> _WHAT THE TASK ASKS_
Give the number of lines in these entries that contain "black", and nothing more.

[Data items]

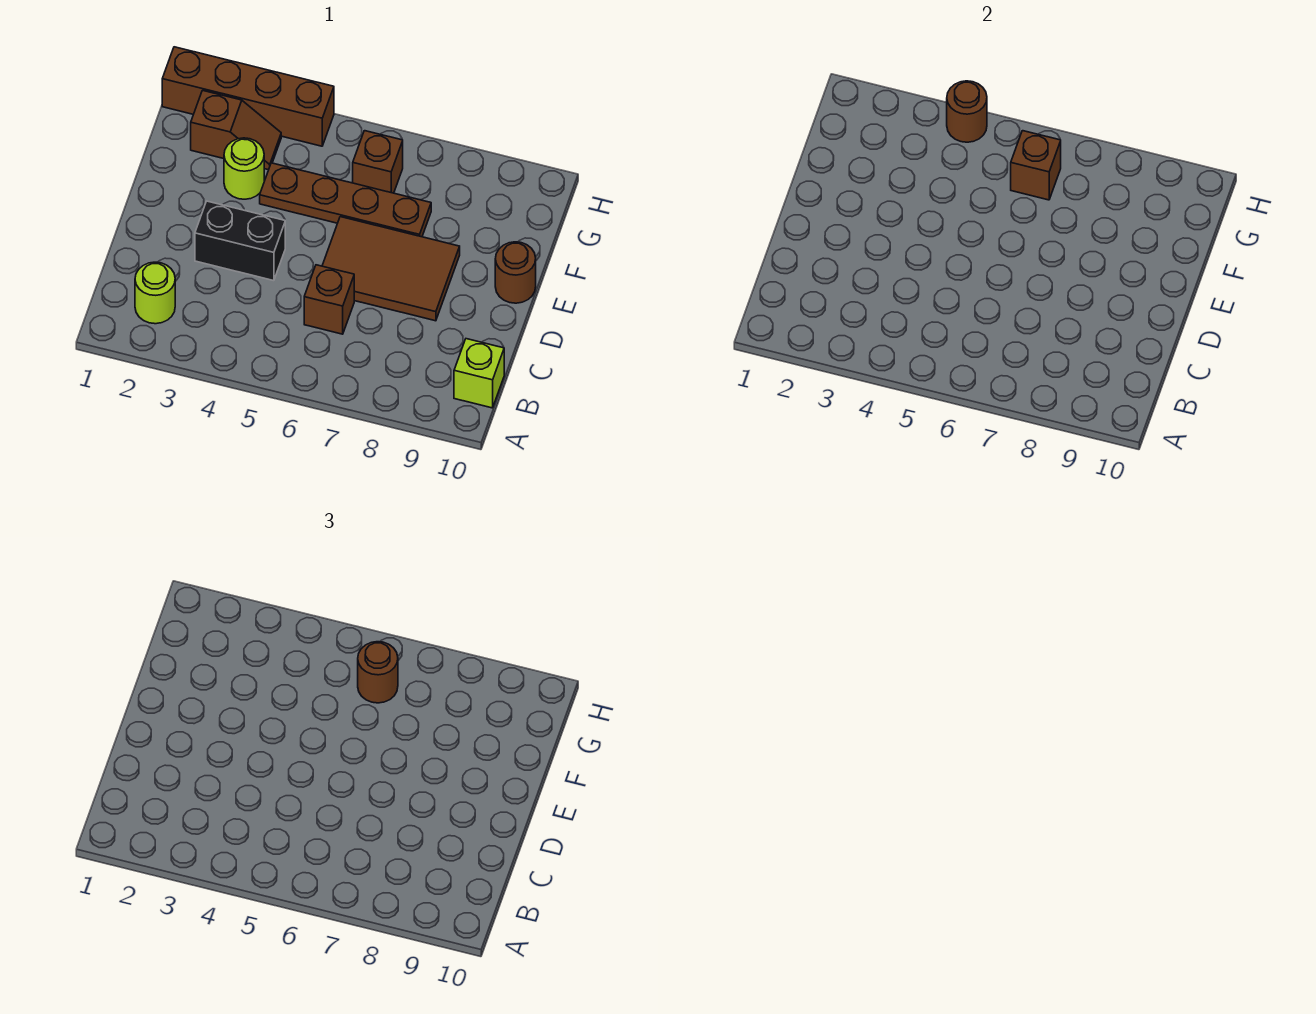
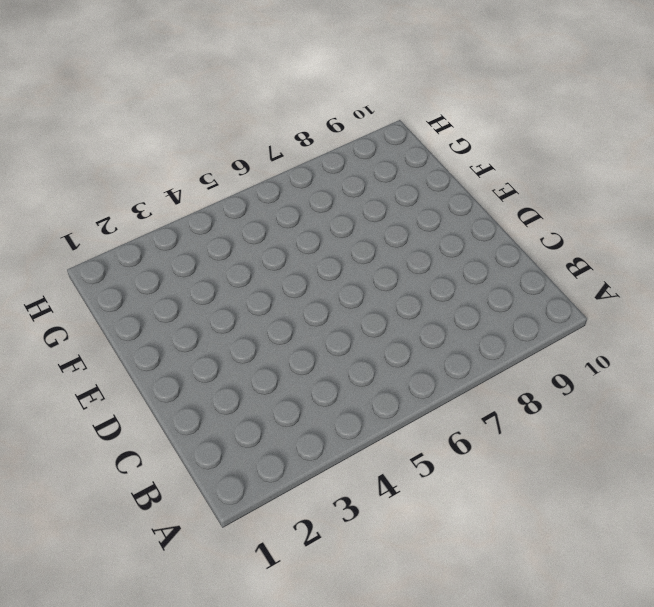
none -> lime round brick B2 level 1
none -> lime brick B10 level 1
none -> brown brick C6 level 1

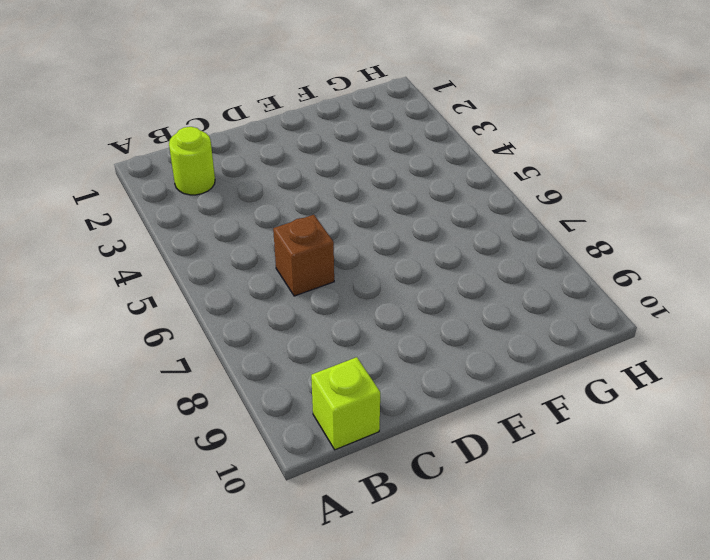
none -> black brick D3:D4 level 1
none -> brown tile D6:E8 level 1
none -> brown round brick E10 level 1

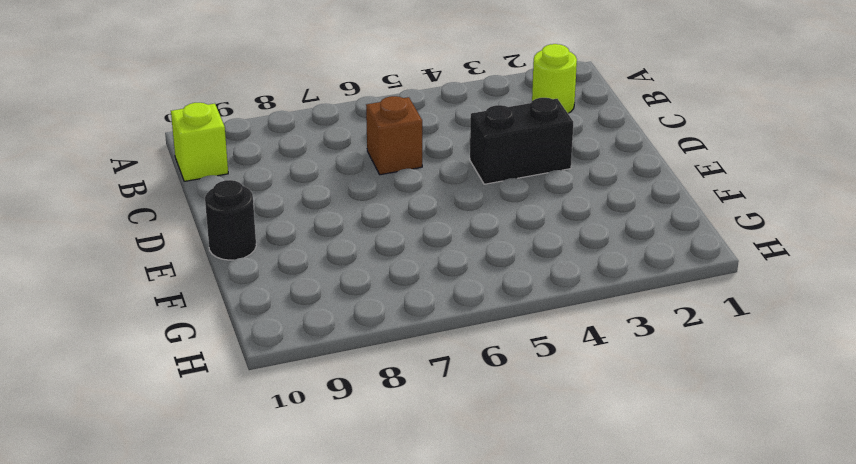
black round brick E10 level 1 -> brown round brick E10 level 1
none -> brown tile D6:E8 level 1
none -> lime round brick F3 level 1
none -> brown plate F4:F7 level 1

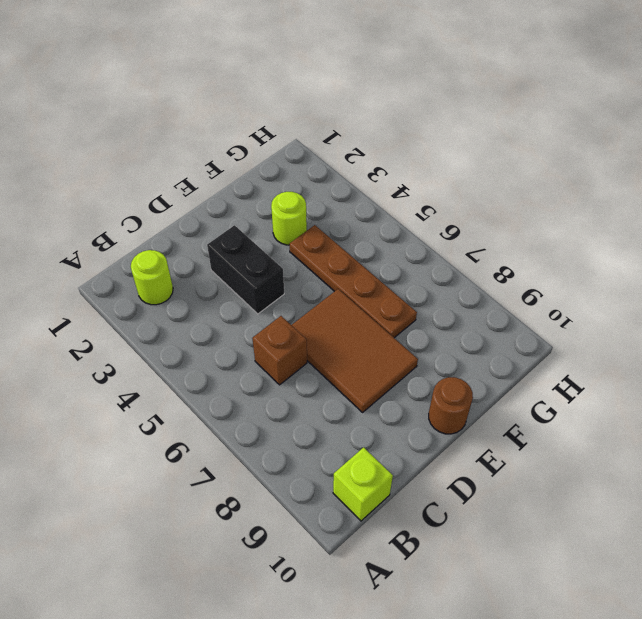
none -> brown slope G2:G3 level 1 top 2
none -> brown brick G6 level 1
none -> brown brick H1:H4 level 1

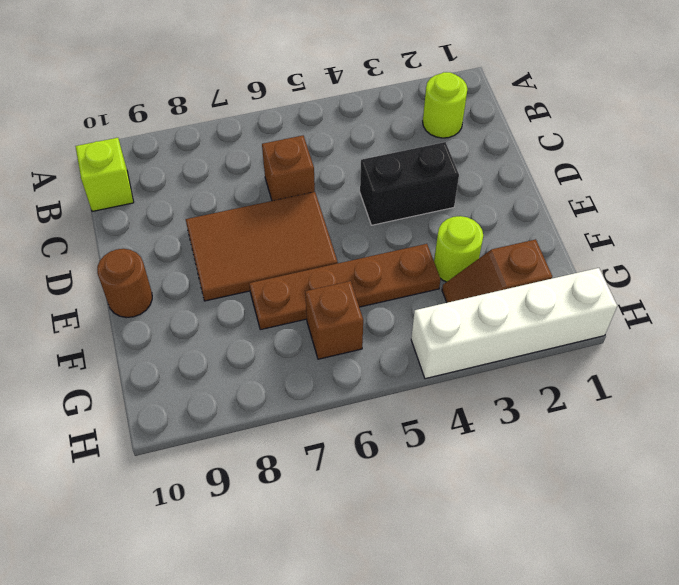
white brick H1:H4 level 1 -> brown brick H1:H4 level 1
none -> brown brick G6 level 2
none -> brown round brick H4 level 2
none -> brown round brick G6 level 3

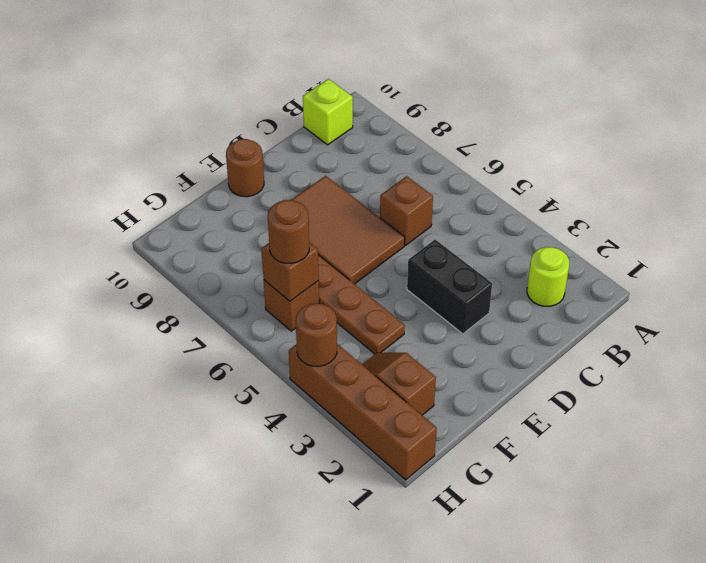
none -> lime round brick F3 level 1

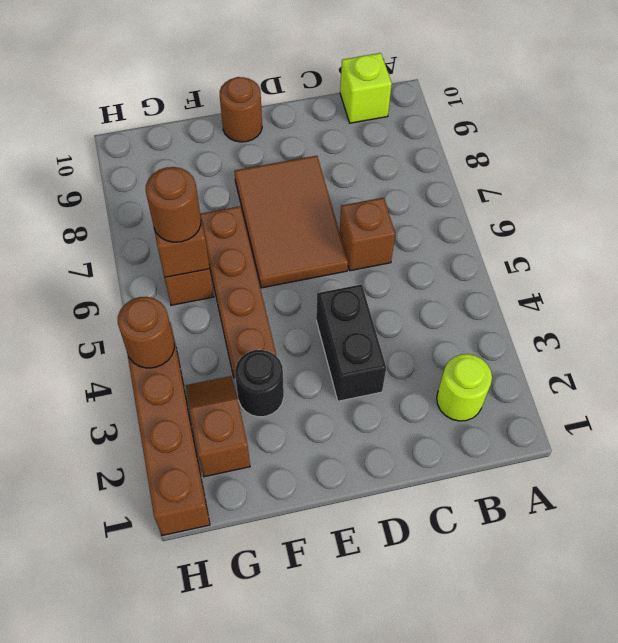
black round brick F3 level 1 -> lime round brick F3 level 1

> _COMPLETED TASK_
3